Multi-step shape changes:
━━━━━━━━
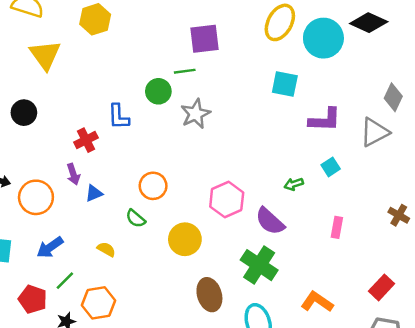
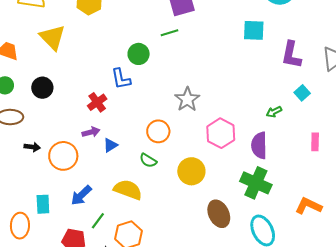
green circle: (158, 91) -> (139, 54), moved
gray star: (196, 114) -> (187, 99), moved
purple L-shape: (325, 120) -> (291, 55), turned 108
purple arrow: (73, 174) -> (91, 132), turned -78
purple semicircle: (270, 221) -> (259, 145), turned 56
yellow semicircle: (106, 249) -> (128, 190), size x1.8

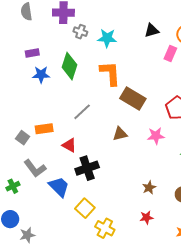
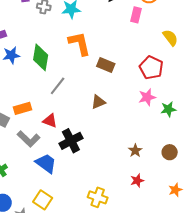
green diamond: (70, 66) -> (41, 57), moved
brown rectangle: (133, 99) -> (106, 65), size x0.7
pink star: (156, 136) -> (147, 97), moved
gray L-shape: (35, 168) -> (29, 139), moved
yellow square: (85, 208) -> (43, 200), moved

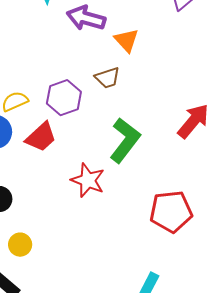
━━━━━━━━
[PROBLEM DETAILS]: Among the records, find each line where the word "turned" occurs, and copy it.

[WRITTEN ANSWER]:
purple L-shape: (325, 120) -> (291, 55), turned 108
purple arrow: (73, 174) -> (91, 132), turned -78
purple semicircle: (270, 221) -> (259, 145), turned 56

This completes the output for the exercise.